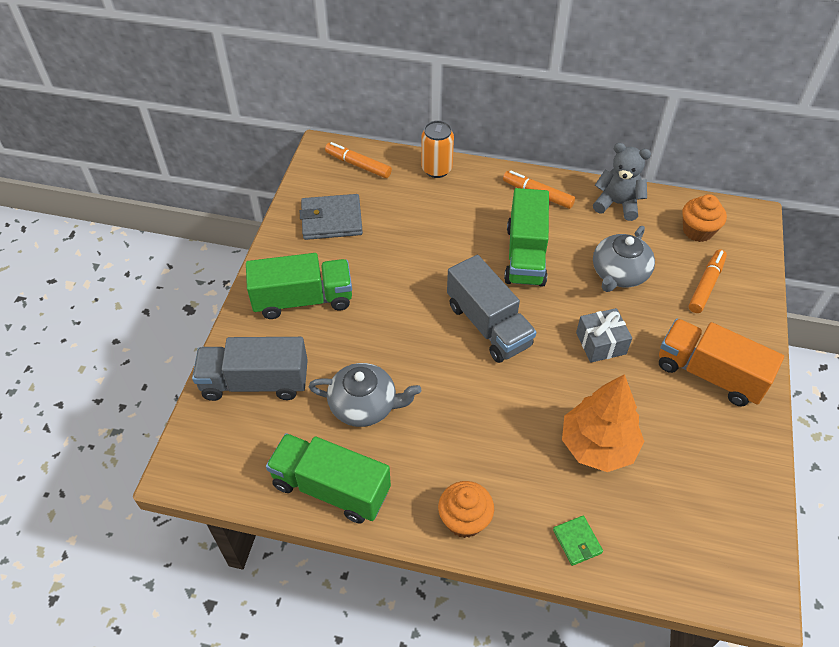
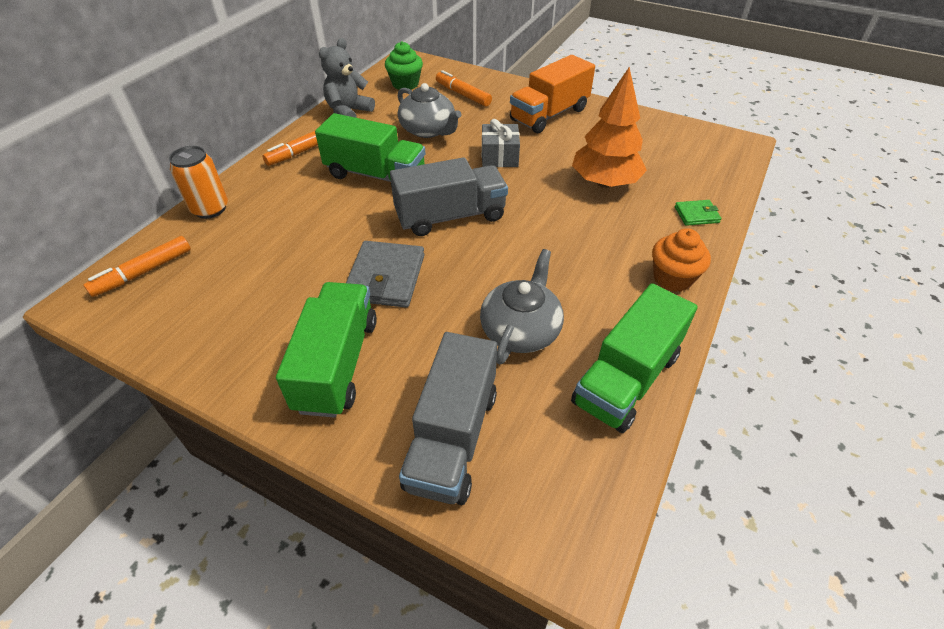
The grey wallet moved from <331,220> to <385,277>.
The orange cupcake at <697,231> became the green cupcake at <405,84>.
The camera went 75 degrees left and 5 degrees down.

★ ★ ★ ★ ★

Return an exact copy of the data above, apart from any pictures.

Result of the exercise:
The grey wallet moved from <331,220> to <385,277>.
The orange cupcake at <697,231> became the green cupcake at <405,84>.
The camera went 75 degrees left and 5 degrees down.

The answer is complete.